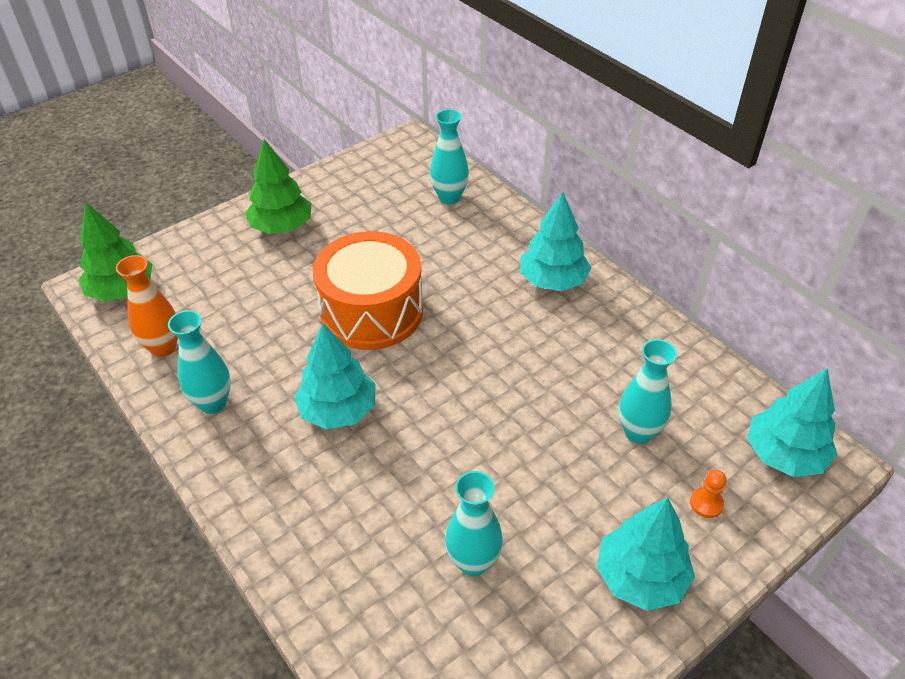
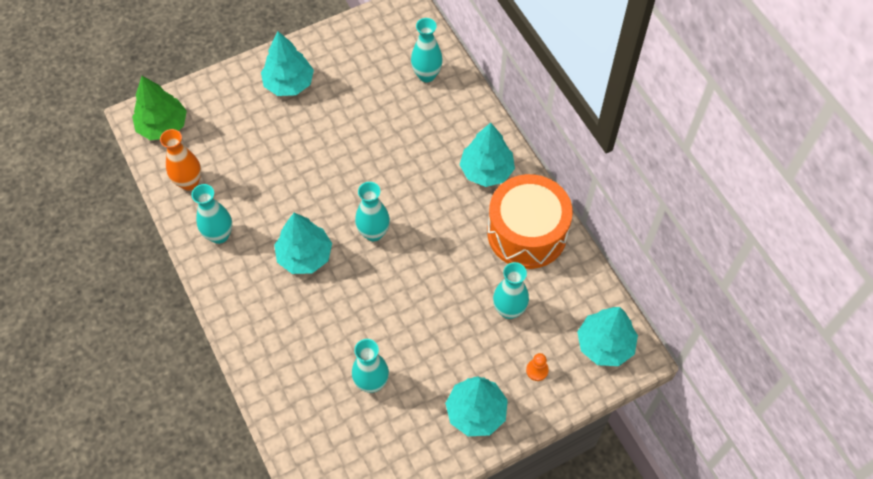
camera: 10 degrees right, 15 degrees up
green tree [245,139,312,234] -> turquoise tree [261,31,314,96]
orange drum [313,231,423,350] -> orange drum moved to [487,174,573,269]
none -> turquoise vase [355,182,390,241]

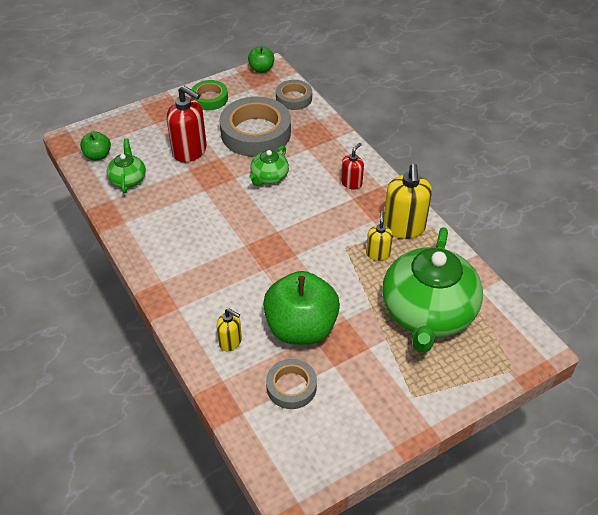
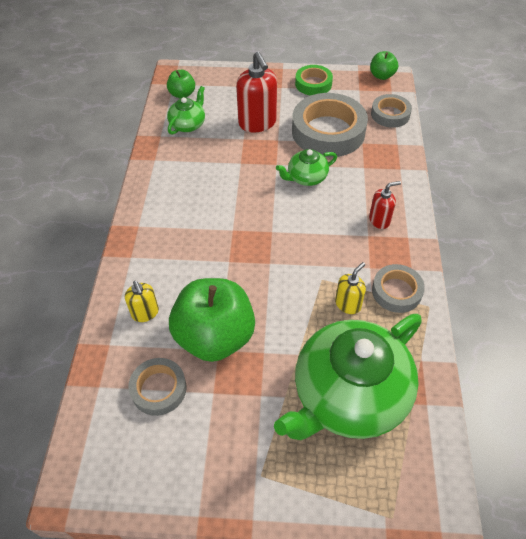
camera: 35 degrees right, 5 degrees up
yellow soap dispenser [383,164,432,239] -> grey tape [372,264,425,313]

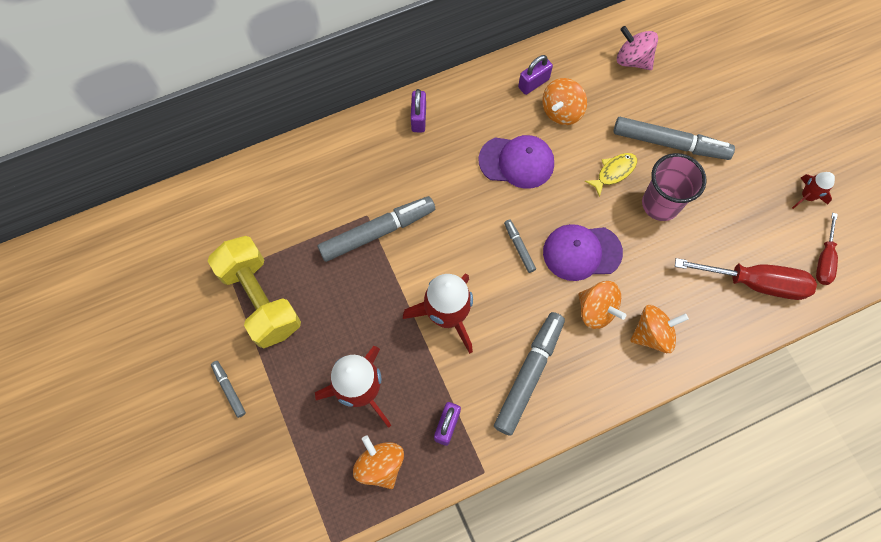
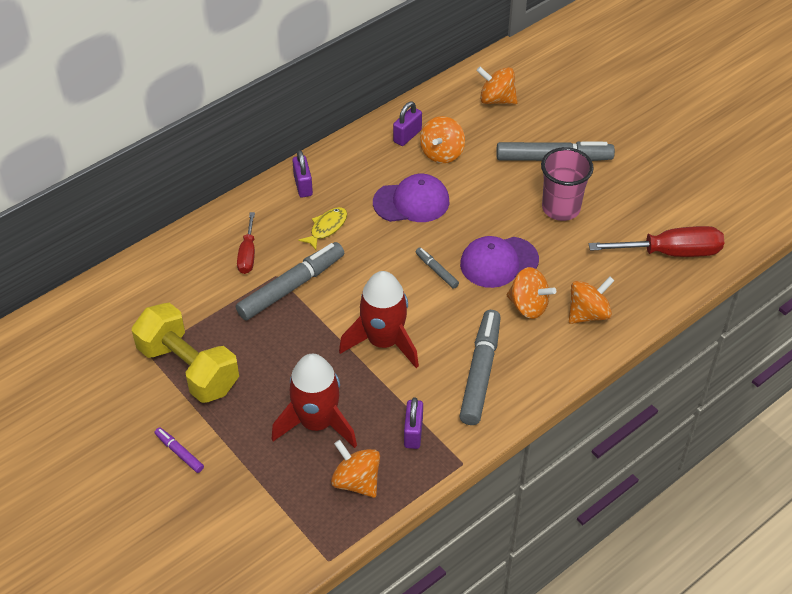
camera: 15 degrees left, 20 degrees down
grey marker [211,361,246,418] -> purple marker [155,427,204,473]
yellow fish [585,153,637,197] -> yellow fish moved to [298,207,347,250]
pink spinning top [617,26,658,70] -> orange spinning top [476,67,518,104]
red rocket [792,172,835,209] -> none
red screwdriver [816,213,838,285] -> red screwdriver moved to [237,212,255,274]

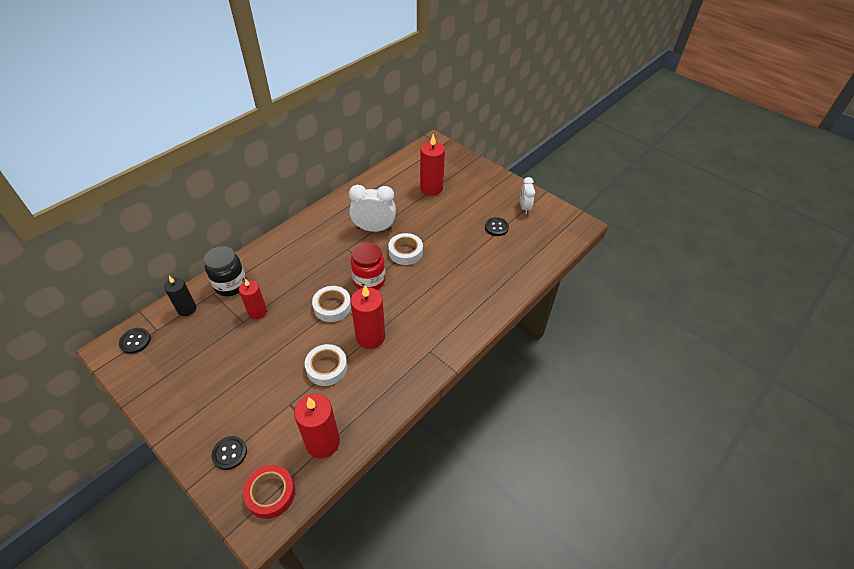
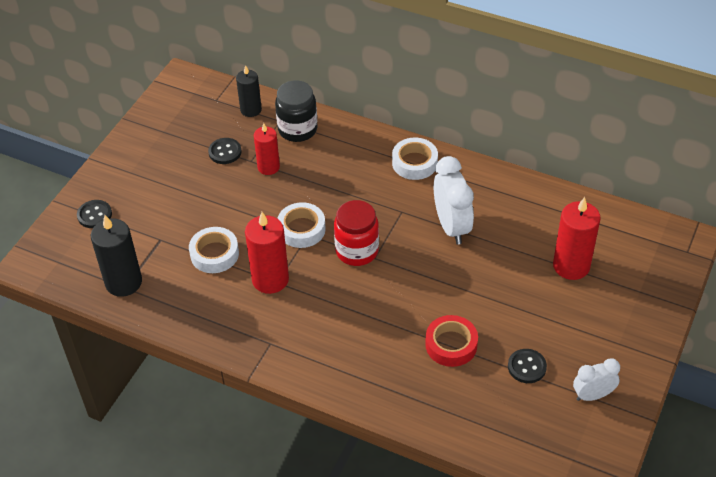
camera: 75 degrees right, 0 degrees up
black button [119,328,151,354] -> black button moved to [208,138,242,164]
red tape [243,465,295,519] -> red tape moved to [425,315,478,367]
red candle [294,394,340,458] -> black candle [91,215,142,297]
white tape [388,233,423,265] -> white tape moved to [392,138,438,180]

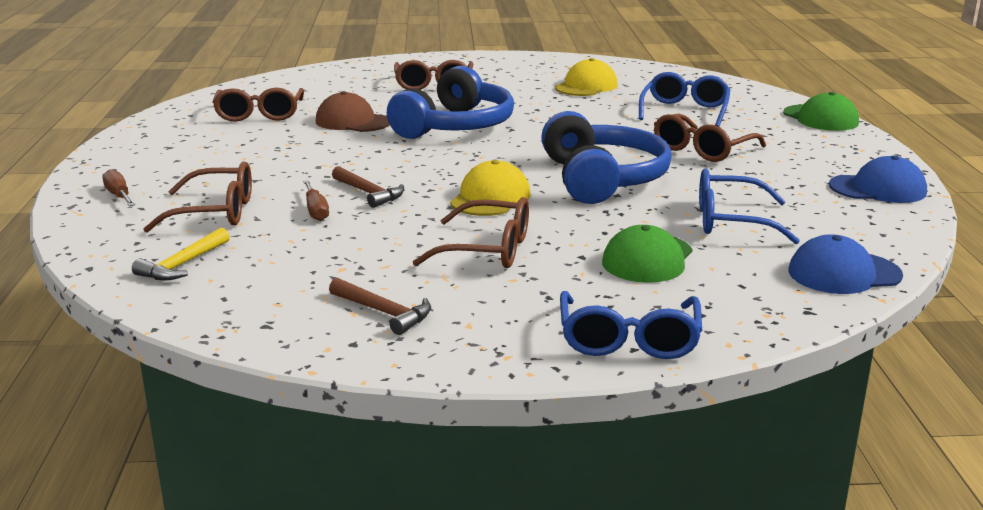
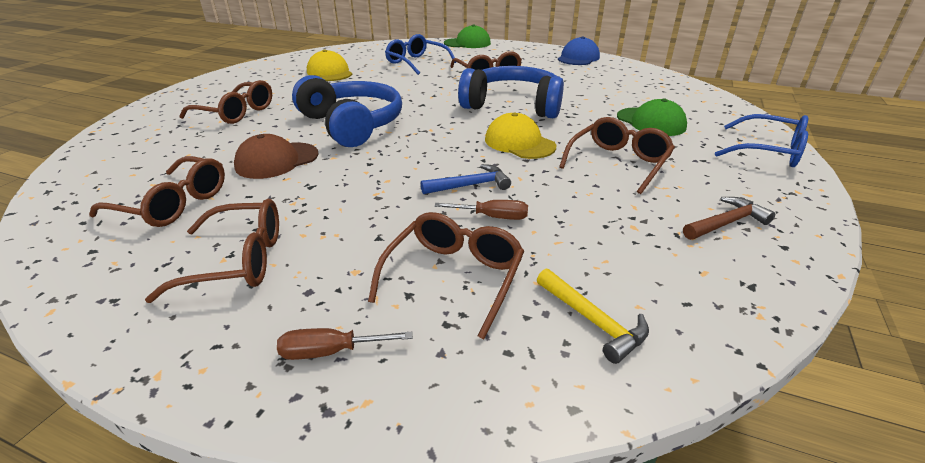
camera: 65 degrees left, 10 degrees up
brown hammer [332,166,404,208] -> blue hammer [421,164,511,194]
blue glasses [699,169,800,244] -> none
blue cap [788,234,903,294] -> none
none -> brown glasses [145,199,279,303]

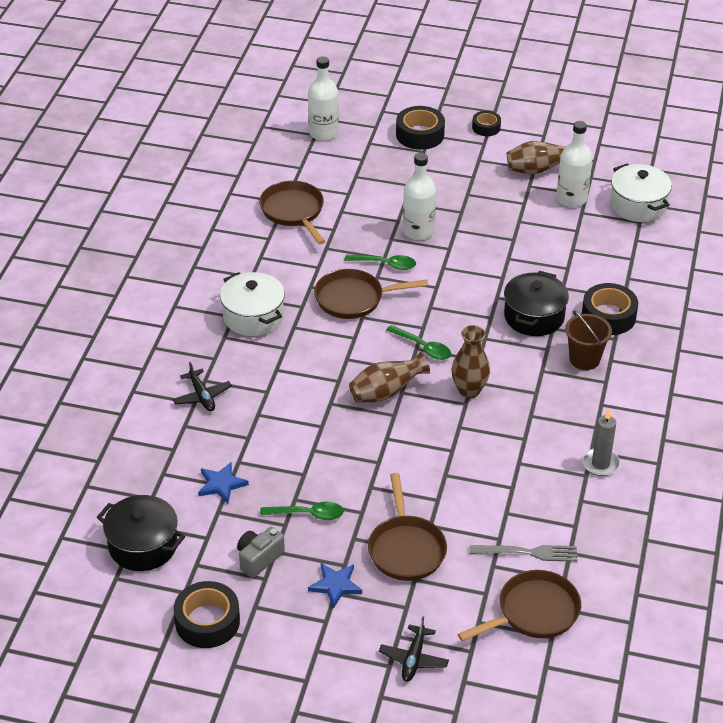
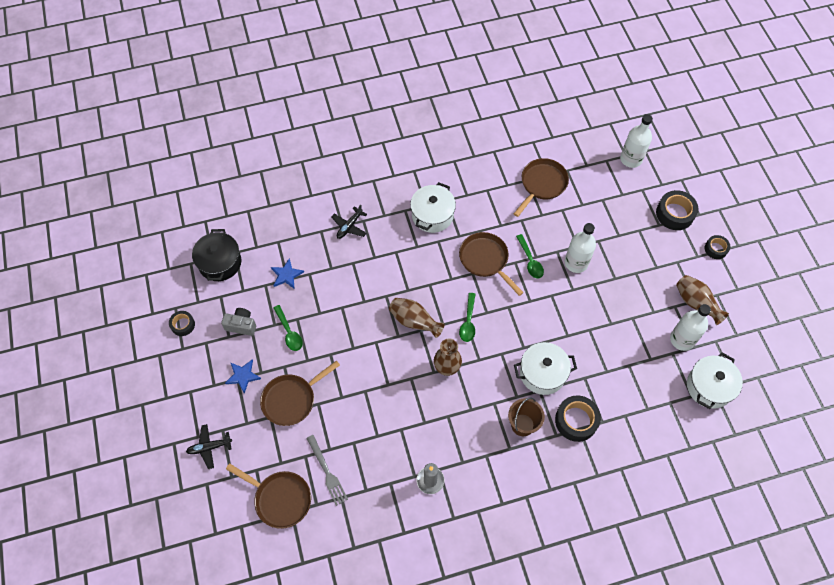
camera: 60 degrees right, 20 degrees up
black tape [174,581,240,648] -> black tape [169,311,195,336], size x0.59
black pot [504,271,569,336] -> white pot [514,342,577,395]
--
■ Assignment:
In your copy, repeat each record exactly and include no pictures.

■ Answer box:
camera: 10 degrees right, 15 degrees up
green tree [245,139,312,234] -> turquoise tree [261,31,314,96]
orange drum [313,231,423,350] -> orange drum moved to [487,174,573,269]
none -> turquoise vase [355,182,390,241]

camera: 35 degrees right, 5 degrees up
yellow soap dispenser [383,164,432,239] -> grey tape [372,264,425,313]

camera: 15 degrees left, 20 degrees down
grey marker [211,361,246,418] -> purple marker [155,427,204,473]
yellow fish [585,153,637,197] -> yellow fish moved to [298,207,347,250]
pink spinning top [617,26,658,70] -> orange spinning top [476,67,518,104]
red rocket [792,172,835,209] -> none
red screwdriver [816,213,838,285] -> red screwdriver moved to [237,212,255,274]

camera: 75 degrees right, 0 degrees up
black button [119,328,151,354] -> black button moved to [208,138,242,164]
red tape [243,465,295,519] -> red tape moved to [425,315,478,367]
red candle [294,394,340,458] -> black candle [91,215,142,297]
white tape [388,233,423,265] -> white tape moved to [392,138,438,180]

camera: 65 degrees left, 10 degrees up
brown hammer [332,166,404,208] -> blue hammer [421,164,511,194]
blue glasses [699,169,800,244] -> none
blue cap [788,234,903,294] -> none
none -> brown glasses [145,199,279,303]

camera: 60 degrees right, 20 degrees up
black tape [174,581,240,648] -> black tape [169,311,195,336], size x0.59
black pot [504,271,569,336] -> white pot [514,342,577,395]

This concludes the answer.